-- WHAT IS NEEDED --
Copy all of the material below word for word, keeping every line of text but omitting the pictures.

-- THE DATA --
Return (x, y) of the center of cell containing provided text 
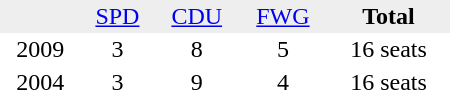
8 (197, 50)
5 (283, 50)
Total (388, 16)
SPD (117, 16)
3 (117, 50)
16 seats (388, 50)
FWG (283, 16)
CDU (197, 16)
2009 (40, 50)
Identify which cell holds the provided text, then report its (X, Y) central coordinate. 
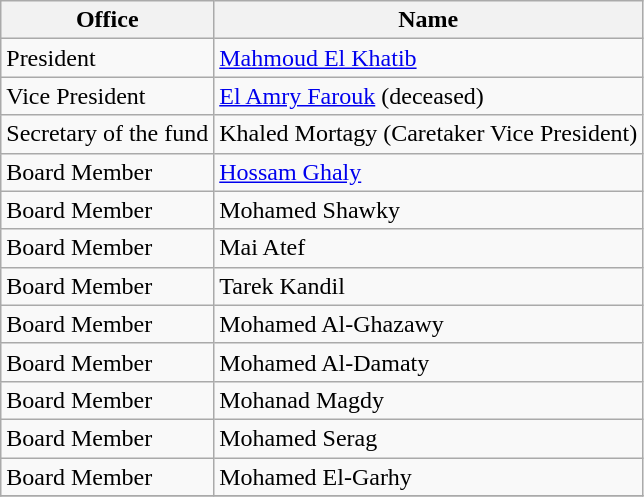
Vice President (108, 96)
Mohamed Serag (428, 438)
Mahmoud El Khatib (428, 58)
Mohamed Al-Ghazawy (428, 324)
Secretary of the fund (108, 134)
Mohamed Shawky (428, 210)
Office (108, 20)
Khaled Mortagy (Caretaker Vice President) (428, 134)
President (108, 58)
Mai Atef (428, 248)
Tarek Kandil (428, 286)
El Amry Farouk (deceased) (428, 96)
Name (428, 20)
Mohamed Al-Damaty (428, 362)
Mohanad Magdy (428, 400)
Hossam Ghaly (428, 172)
Mohamed El-Garhy (428, 477)
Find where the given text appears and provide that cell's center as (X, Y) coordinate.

-- RESPONSE FOR THIS EXERCISE --
Return (x, y) of the center of cell containing provided text 
8 (197, 50)
5 (283, 50)
Total (388, 16)
SPD (117, 16)
3 (117, 50)
16 seats (388, 50)
FWG (283, 16)
CDU (197, 16)
2009 (40, 50)
Identify which cell holds the provided text, then report its (X, Y) central coordinate. 
Vice President (108, 96)
Mohamed Serag (428, 438)
Mahmoud El Khatib (428, 58)
Mohamed Al-Ghazawy (428, 324)
Secretary of the fund (108, 134)
Mohamed Shawky (428, 210)
Office (108, 20)
Khaled Mortagy (Caretaker Vice President) (428, 134)
President (108, 58)
Mai Atef (428, 248)
Tarek Kandil (428, 286)
El Amry Farouk (deceased) (428, 96)
Name (428, 20)
Mohamed Al-Damaty (428, 362)
Mohanad Magdy (428, 400)
Hossam Ghaly (428, 172)
Mohamed El-Garhy (428, 477)
Find where the given text appears and provide that cell's center as (X, Y) coordinate.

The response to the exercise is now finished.